:: INSTRUCTIONS TO FOLLOW ::
Go through the listing below and repeat it exactly, omitting each picture.

= = =

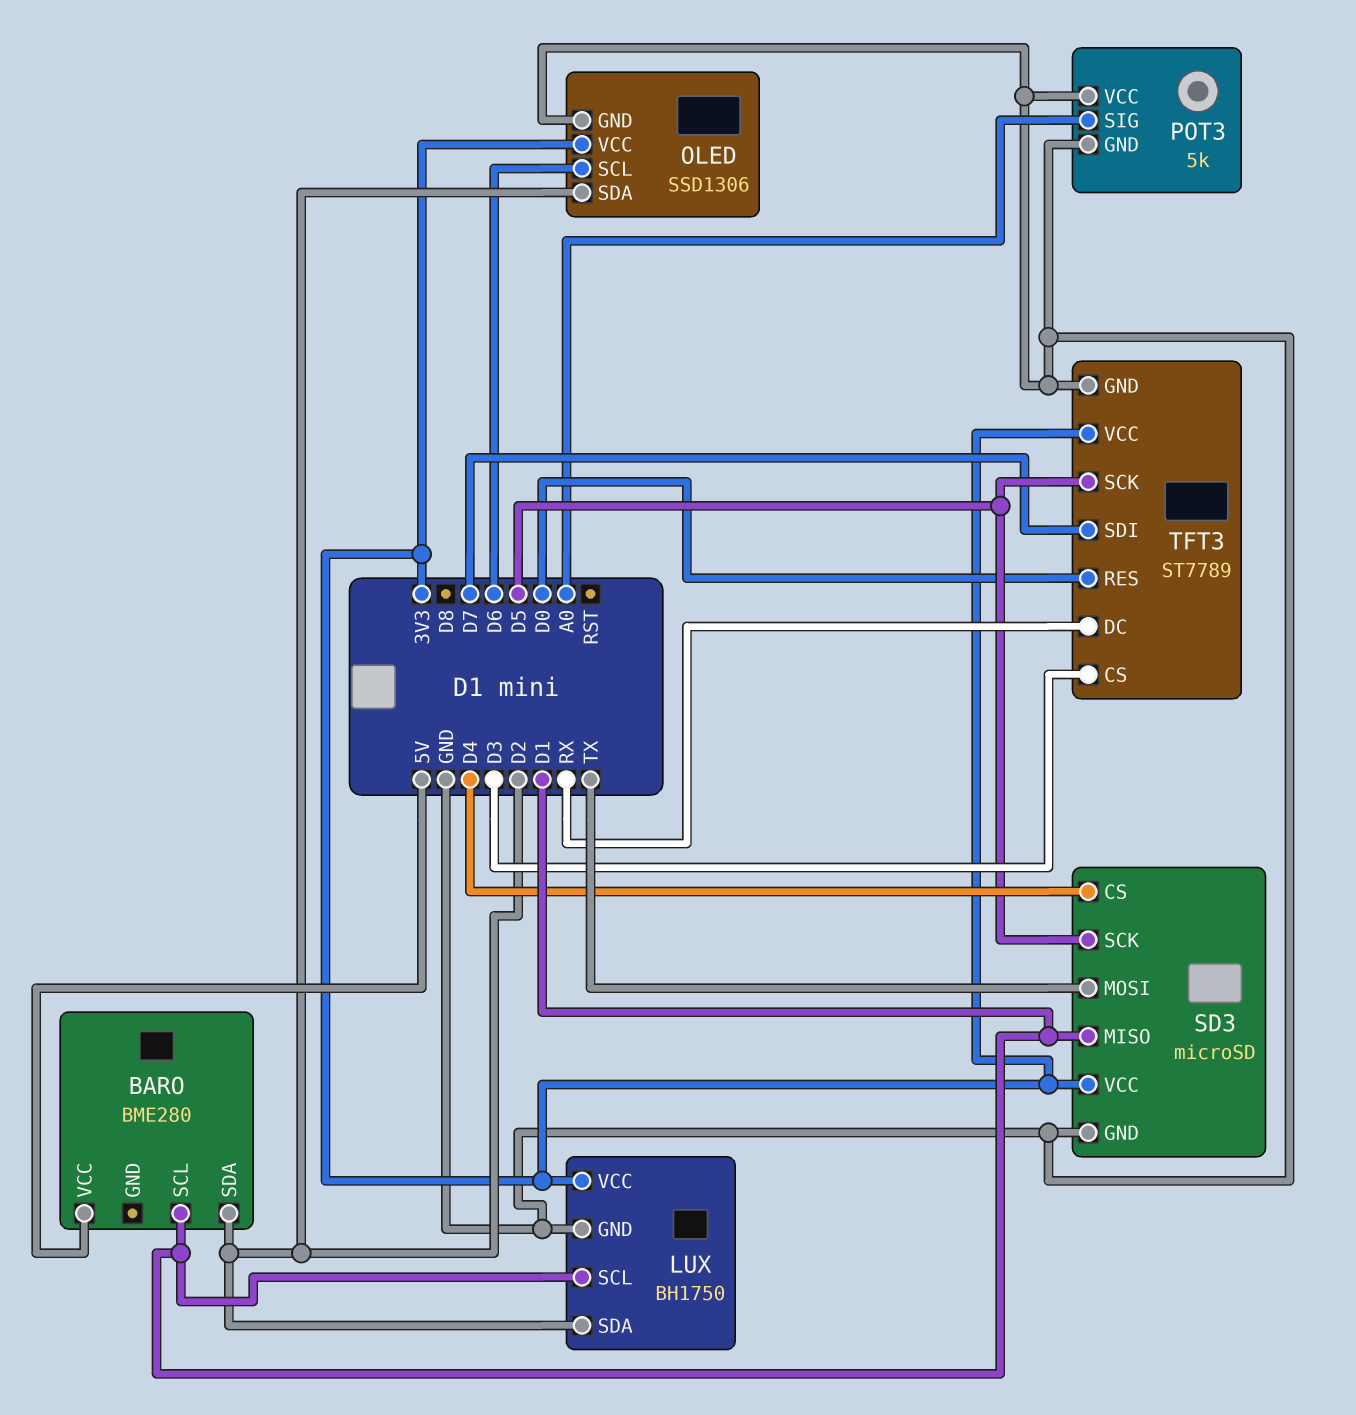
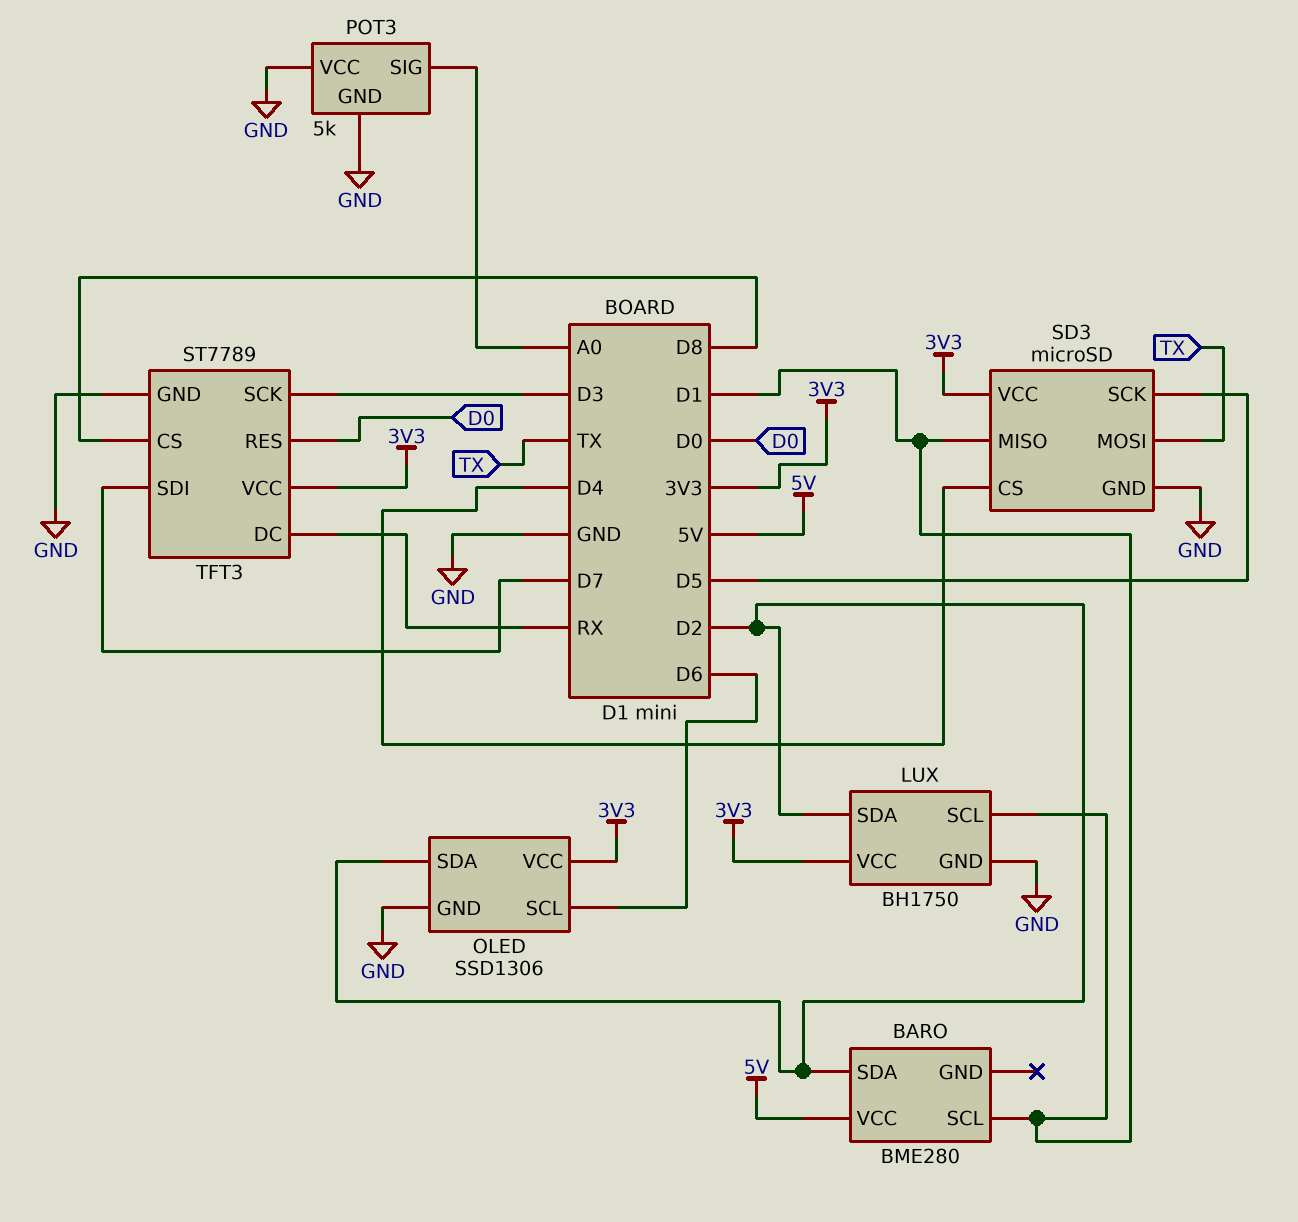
TFT3 pin CS: D3 -> D8
TFT3 pin SCK: D5 -> D3

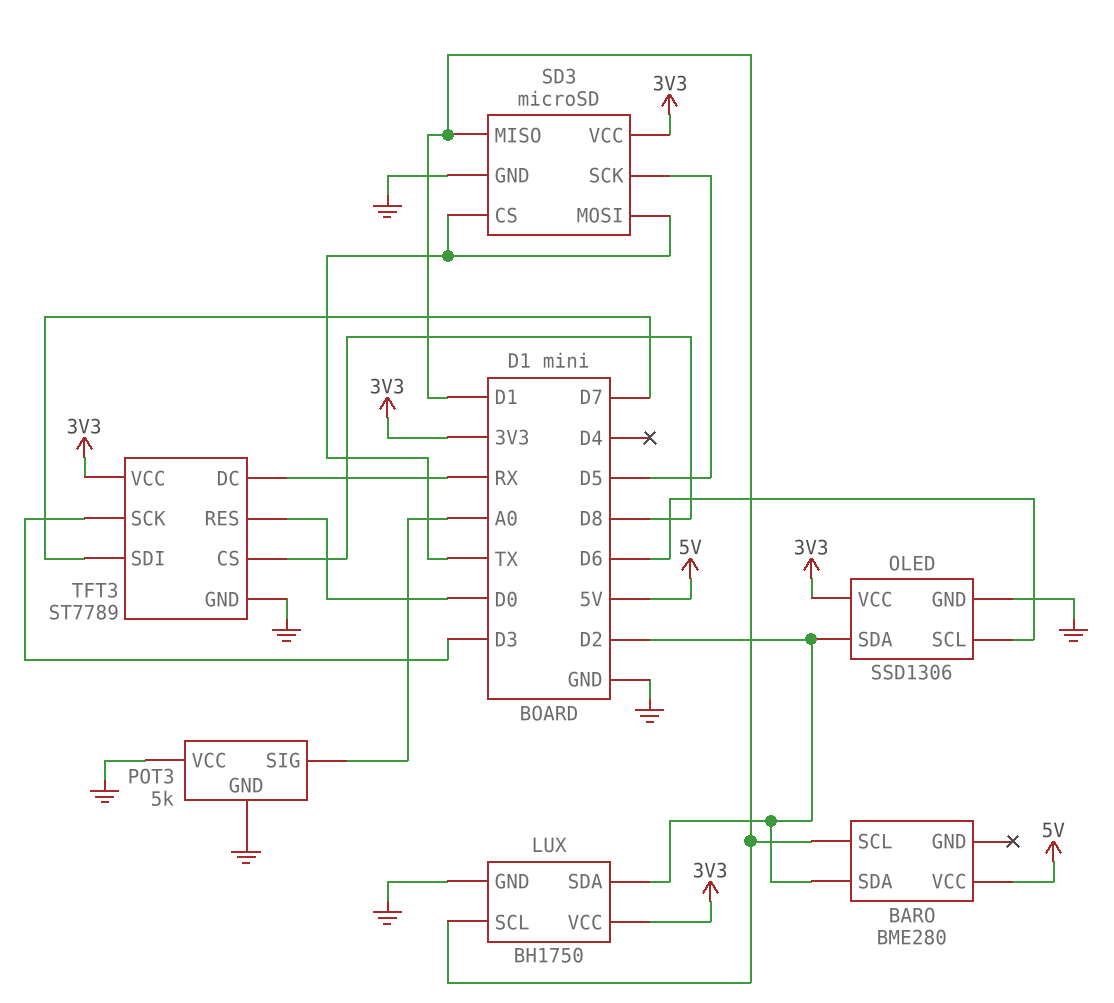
SD3 pin CS: D4 -> TX

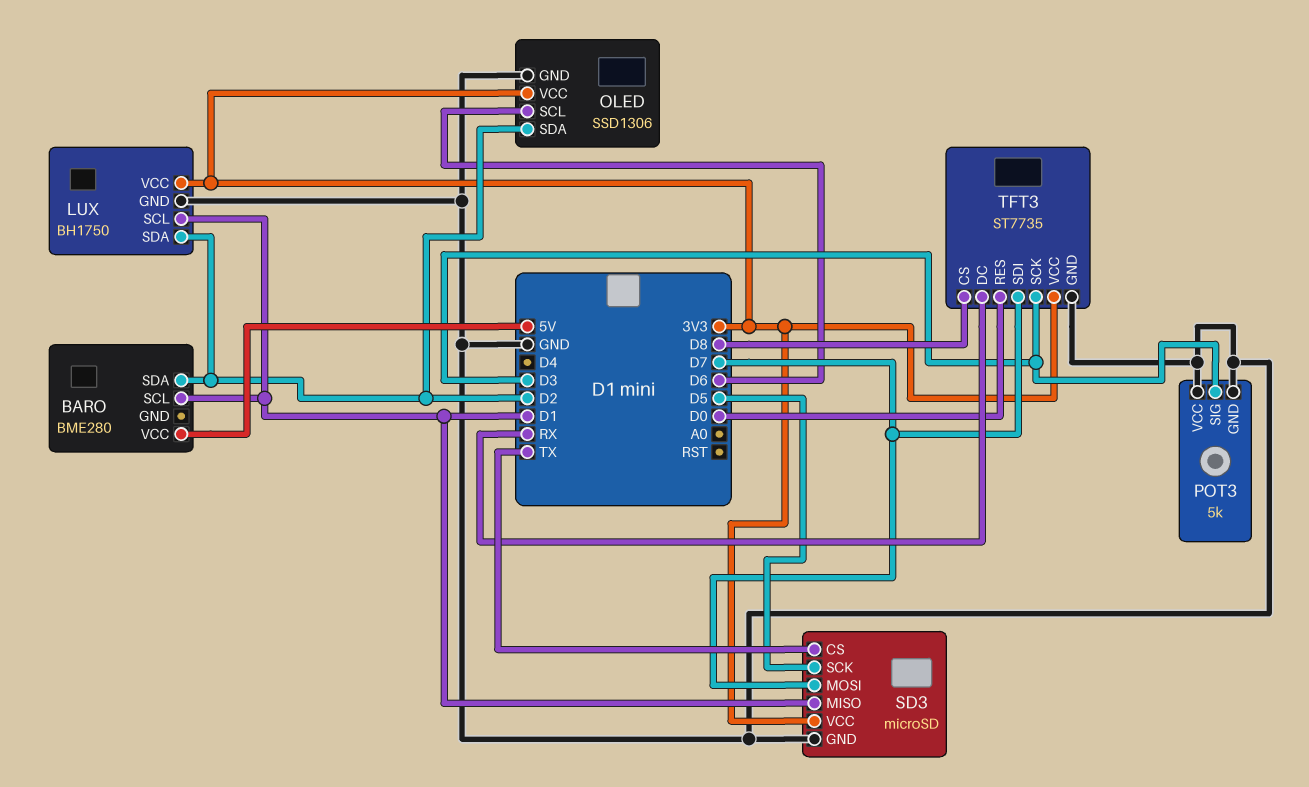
POT3 pin SIG: A0 -> D3
SD3 pin MOSI: TX -> D7
TFT3: ST7789 -> ST7735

= = =

:: REPLY ::
TFT3 pin CS: D3 -> D8
TFT3 pin SCK: D5 -> D3

SD3 pin CS: D4 -> TX

POT3 pin SIG: A0 -> D3
SD3 pin MOSI: TX -> D7
TFT3: ST7789 -> ST7735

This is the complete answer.